[TASK DETAILS]:
Please copy every line from the following entries in which the word "white" appears.

** DATA FOR THIS TASK follows **

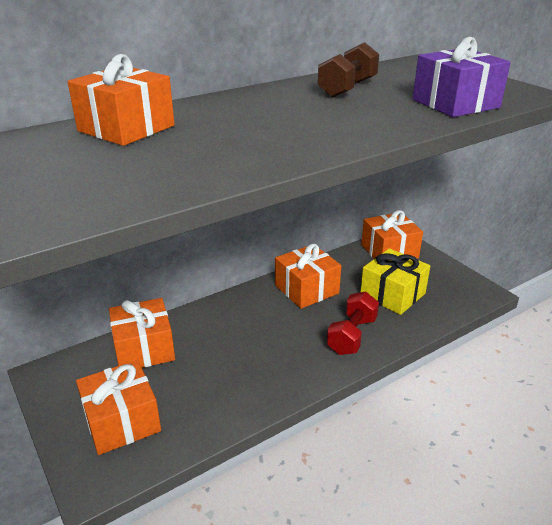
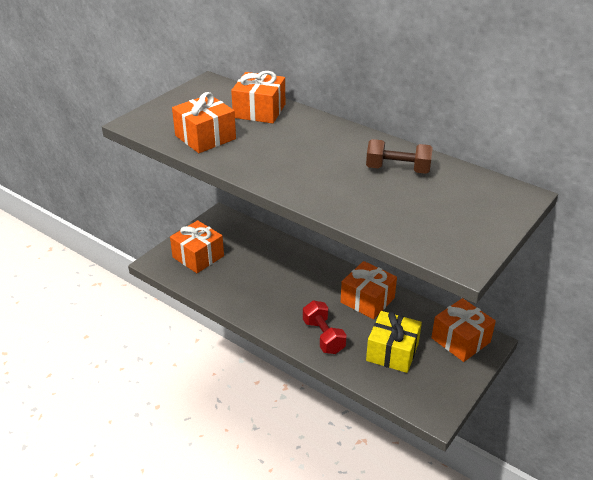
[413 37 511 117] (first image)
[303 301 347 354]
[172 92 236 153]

** End of DATA FOR THIS TASK **
** DATA FOR THIS TASK follows **

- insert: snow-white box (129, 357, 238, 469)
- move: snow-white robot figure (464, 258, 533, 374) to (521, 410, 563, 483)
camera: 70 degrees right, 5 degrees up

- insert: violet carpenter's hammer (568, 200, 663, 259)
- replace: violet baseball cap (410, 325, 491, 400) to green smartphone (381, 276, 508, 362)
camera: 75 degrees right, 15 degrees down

** End of DATA FOR THIS TASK **

[ANSWER FOR THIS EXERCISE]:
- insert: snow-white box (129, 357, 238, 469)
- move: snow-white robot figure (464, 258, 533, 374) to (521, 410, 563, 483)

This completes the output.